Data to process Start Marker
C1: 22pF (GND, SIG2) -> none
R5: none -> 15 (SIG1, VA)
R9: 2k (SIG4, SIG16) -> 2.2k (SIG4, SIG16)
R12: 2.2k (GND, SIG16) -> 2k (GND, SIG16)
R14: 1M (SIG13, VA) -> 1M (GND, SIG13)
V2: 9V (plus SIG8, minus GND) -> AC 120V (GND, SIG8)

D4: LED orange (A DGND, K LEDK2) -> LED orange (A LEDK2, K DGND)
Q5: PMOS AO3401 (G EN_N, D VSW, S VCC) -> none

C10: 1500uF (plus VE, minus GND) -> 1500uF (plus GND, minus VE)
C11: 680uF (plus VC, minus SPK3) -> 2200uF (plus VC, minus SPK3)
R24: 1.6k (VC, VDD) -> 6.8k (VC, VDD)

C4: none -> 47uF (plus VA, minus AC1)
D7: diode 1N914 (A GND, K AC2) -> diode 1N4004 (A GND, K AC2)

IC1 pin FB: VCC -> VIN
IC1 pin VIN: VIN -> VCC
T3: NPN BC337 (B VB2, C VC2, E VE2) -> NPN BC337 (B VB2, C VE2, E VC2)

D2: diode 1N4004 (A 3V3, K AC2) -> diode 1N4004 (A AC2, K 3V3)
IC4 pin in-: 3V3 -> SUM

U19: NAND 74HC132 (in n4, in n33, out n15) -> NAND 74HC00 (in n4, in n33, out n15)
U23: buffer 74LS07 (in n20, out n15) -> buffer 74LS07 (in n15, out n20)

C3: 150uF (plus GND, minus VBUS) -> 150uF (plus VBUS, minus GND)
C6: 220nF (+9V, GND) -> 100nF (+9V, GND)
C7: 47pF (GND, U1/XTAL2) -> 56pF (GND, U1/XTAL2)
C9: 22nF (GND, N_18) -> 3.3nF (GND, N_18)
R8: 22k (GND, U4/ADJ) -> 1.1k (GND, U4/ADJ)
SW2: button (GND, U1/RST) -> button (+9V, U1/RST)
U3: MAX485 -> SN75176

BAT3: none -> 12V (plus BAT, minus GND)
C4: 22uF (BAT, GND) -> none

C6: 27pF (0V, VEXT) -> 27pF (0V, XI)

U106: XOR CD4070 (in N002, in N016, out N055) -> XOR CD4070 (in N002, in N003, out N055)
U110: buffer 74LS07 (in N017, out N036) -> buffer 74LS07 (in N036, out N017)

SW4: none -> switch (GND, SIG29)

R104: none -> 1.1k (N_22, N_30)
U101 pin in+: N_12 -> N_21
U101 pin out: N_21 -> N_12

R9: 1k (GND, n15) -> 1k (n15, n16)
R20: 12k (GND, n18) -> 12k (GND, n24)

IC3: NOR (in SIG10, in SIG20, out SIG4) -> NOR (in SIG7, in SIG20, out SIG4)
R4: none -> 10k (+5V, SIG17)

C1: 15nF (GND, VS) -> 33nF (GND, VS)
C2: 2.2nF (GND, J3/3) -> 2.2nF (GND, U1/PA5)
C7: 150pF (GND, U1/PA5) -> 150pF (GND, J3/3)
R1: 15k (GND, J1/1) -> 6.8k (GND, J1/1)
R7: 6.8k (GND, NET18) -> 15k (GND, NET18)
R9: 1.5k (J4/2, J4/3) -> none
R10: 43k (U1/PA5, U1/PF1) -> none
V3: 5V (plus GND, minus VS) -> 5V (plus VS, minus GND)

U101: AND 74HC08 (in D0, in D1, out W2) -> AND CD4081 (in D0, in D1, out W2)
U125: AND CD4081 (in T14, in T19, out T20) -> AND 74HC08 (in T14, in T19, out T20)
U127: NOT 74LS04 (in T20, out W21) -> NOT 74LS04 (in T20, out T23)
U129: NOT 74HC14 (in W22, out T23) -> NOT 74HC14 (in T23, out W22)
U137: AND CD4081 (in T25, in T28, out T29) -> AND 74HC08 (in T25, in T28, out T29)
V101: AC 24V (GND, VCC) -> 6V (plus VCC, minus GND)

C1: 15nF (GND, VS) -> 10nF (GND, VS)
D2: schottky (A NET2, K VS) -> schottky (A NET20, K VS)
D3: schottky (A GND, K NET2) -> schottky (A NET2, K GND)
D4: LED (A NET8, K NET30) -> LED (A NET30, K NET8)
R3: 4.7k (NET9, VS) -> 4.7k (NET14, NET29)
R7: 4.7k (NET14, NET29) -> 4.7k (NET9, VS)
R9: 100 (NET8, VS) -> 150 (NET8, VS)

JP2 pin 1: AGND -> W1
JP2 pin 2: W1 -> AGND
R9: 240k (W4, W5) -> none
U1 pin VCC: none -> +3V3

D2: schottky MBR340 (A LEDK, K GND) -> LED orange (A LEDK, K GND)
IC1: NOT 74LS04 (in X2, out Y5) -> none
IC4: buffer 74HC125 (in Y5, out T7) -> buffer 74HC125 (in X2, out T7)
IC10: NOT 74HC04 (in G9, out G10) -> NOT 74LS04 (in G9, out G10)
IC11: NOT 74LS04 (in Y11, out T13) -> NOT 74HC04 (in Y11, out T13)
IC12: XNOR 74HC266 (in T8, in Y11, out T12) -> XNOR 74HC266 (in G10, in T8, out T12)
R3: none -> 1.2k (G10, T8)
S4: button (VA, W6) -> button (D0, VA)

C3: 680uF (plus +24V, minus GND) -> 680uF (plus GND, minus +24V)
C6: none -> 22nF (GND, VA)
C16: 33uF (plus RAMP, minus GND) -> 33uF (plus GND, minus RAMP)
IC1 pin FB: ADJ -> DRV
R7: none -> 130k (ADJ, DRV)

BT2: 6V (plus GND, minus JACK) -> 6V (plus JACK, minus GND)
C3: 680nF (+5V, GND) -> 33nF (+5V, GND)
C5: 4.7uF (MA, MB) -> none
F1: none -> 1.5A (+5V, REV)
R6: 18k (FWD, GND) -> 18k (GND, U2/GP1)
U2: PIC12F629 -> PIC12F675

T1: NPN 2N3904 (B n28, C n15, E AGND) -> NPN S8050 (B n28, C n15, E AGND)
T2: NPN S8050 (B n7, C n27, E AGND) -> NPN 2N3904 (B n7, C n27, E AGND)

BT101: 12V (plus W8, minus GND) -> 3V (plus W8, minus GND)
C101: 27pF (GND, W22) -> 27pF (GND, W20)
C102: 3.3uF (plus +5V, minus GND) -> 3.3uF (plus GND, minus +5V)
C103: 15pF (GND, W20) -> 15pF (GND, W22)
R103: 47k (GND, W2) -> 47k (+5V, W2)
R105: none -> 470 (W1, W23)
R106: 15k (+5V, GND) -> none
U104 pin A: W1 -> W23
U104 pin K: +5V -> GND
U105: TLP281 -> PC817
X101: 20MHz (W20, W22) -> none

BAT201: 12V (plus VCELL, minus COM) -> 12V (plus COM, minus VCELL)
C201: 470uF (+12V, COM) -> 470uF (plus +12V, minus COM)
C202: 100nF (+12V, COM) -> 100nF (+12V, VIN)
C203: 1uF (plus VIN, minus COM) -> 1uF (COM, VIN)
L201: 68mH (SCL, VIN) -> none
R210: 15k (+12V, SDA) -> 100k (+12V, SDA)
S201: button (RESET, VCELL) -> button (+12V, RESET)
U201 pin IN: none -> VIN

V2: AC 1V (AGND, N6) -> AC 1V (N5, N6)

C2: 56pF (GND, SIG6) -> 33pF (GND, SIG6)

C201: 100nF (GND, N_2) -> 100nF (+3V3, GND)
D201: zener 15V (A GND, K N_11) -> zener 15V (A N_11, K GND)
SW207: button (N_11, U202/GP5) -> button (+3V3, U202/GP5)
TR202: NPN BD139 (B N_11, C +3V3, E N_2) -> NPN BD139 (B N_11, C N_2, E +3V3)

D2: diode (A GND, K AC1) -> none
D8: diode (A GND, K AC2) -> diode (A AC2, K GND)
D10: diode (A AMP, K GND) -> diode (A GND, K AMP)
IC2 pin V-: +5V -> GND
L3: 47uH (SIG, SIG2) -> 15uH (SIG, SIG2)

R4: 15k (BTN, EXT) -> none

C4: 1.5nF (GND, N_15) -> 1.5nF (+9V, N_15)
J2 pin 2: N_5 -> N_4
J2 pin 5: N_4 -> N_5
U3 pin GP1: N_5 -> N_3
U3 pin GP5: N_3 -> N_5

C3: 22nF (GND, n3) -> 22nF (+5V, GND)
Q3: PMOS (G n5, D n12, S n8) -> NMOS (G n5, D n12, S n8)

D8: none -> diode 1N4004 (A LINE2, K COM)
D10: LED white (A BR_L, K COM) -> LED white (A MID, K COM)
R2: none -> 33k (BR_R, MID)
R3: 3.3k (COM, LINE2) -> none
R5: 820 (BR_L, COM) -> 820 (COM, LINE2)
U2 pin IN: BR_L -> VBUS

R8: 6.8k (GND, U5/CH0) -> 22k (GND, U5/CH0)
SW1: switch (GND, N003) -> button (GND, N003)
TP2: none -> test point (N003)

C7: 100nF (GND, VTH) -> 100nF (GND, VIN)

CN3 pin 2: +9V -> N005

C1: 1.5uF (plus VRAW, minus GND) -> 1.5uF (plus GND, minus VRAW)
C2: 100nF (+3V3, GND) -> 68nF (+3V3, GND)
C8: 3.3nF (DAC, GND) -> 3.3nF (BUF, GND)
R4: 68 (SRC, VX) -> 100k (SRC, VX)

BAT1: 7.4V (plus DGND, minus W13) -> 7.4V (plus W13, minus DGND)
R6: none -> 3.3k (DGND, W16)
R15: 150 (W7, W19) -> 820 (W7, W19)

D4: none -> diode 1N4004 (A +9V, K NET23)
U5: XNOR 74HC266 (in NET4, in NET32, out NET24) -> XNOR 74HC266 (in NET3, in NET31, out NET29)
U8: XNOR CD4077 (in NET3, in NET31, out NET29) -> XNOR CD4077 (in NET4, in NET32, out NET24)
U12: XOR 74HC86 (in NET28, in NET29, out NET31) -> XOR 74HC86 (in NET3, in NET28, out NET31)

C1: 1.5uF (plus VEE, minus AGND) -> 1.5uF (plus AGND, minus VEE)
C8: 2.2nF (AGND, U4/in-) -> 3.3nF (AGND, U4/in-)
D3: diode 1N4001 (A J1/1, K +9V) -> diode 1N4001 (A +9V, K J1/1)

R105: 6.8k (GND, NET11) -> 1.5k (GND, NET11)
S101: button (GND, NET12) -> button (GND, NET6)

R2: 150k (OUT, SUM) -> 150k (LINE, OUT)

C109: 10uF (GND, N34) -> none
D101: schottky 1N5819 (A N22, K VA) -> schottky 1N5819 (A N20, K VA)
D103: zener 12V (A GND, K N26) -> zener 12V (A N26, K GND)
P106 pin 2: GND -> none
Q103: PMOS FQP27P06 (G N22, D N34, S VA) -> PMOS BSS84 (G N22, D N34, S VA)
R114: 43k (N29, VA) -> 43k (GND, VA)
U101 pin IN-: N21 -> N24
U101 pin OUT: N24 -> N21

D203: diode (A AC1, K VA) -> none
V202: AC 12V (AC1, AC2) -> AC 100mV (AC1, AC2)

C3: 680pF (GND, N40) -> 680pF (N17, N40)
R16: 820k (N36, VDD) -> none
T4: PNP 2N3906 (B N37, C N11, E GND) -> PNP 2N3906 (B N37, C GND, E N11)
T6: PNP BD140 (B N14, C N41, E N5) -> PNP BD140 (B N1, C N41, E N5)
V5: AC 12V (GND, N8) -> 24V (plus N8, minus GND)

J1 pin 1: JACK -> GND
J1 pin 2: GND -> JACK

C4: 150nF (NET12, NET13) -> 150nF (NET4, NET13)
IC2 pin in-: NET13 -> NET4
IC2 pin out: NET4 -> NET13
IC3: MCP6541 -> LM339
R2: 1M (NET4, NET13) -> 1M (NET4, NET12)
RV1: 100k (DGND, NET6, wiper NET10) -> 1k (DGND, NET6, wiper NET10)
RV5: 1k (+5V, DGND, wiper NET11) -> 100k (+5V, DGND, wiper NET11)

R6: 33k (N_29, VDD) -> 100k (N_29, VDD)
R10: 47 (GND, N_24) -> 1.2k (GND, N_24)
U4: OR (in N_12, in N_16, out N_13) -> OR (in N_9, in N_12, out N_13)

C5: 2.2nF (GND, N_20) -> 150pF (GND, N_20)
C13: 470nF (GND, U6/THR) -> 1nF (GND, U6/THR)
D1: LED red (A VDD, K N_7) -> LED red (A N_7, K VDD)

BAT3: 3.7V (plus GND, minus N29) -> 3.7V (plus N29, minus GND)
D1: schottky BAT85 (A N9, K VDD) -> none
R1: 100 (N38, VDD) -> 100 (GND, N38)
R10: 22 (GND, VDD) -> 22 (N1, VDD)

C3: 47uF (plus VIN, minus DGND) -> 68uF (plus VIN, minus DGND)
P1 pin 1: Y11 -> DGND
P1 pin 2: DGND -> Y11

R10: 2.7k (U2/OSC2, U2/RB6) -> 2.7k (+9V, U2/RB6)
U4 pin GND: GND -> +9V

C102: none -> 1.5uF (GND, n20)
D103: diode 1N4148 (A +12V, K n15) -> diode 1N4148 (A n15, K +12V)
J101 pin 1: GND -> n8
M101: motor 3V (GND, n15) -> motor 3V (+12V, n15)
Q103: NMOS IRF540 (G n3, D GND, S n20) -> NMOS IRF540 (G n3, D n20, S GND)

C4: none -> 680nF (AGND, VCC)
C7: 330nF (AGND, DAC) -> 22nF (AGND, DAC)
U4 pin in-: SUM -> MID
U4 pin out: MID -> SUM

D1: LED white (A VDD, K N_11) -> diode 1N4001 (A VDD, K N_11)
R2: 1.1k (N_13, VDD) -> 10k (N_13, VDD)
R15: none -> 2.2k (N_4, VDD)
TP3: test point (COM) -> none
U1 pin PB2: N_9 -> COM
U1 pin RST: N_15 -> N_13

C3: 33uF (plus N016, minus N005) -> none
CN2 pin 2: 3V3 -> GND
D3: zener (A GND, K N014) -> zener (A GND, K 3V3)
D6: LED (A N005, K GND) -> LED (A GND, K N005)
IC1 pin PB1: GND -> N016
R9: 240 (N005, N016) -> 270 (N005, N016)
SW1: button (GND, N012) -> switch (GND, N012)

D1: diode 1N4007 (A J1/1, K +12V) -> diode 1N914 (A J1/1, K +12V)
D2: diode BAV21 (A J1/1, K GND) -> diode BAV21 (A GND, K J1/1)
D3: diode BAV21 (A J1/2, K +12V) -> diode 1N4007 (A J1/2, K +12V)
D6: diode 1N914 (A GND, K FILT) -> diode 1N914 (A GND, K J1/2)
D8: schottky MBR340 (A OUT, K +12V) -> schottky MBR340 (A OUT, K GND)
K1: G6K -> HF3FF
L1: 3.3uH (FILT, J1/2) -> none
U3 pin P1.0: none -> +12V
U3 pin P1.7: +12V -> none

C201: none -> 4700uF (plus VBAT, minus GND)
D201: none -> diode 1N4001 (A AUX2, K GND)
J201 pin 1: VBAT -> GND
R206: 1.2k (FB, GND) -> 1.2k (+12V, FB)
Data to process End Marker
### Activity
Take from the material above the lines running from the one with "U4 pin out: MID -> SUM" through the one with "L1: 3.3uH (FILT, J1/2) -> none", and repeat them exactly, with nothing else.

### Exercise result
U4 pin out: MID -> SUM

D1: LED white (A VDD, K N_11) -> diode 1N4001 (A VDD, K N_11)
R2: 1.1k (N_13, VDD) -> 10k (N_13, VDD)
R15: none -> 2.2k (N_4, VDD)
TP3: test point (COM) -> none
U1 pin PB2: N_9 -> COM
U1 pin RST: N_15 -> N_13

C3: 33uF (plus N016, minus N005) -> none
CN2 pin 2: 3V3 -> GND
D3: zener (A GND, K N014) -> zener (A GND, K 3V3)
D6: LED (A N005, K GND) -> LED (A GND, K N005)
IC1 pin PB1: GND -> N016
R9: 240 (N005, N016) -> 270 (N005, N016)
SW1: button (GND, N012) -> switch (GND, N012)

D1: diode 1N4007 (A J1/1, K +12V) -> diode 1N914 (A J1/1, K +12V)
D2: diode BAV21 (A J1/1, K GND) -> diode BAV21 (A GND, K J1/1)
D3: diode BAV21 (A J1/2, K +12V) -> diode 1N4007 (A J1/2, K +12V)
D6: diode 1N914 (A GND, K FILT) -> diode 1N914 (A GND, K J1/2)
D8: schottky MBR340 (A OUT, K +12V) -> schottky MBR340 (A OUT, K GND)
K1: G6K -> HF3FF
L1: 3.3uH (FILT, J1/2) -> none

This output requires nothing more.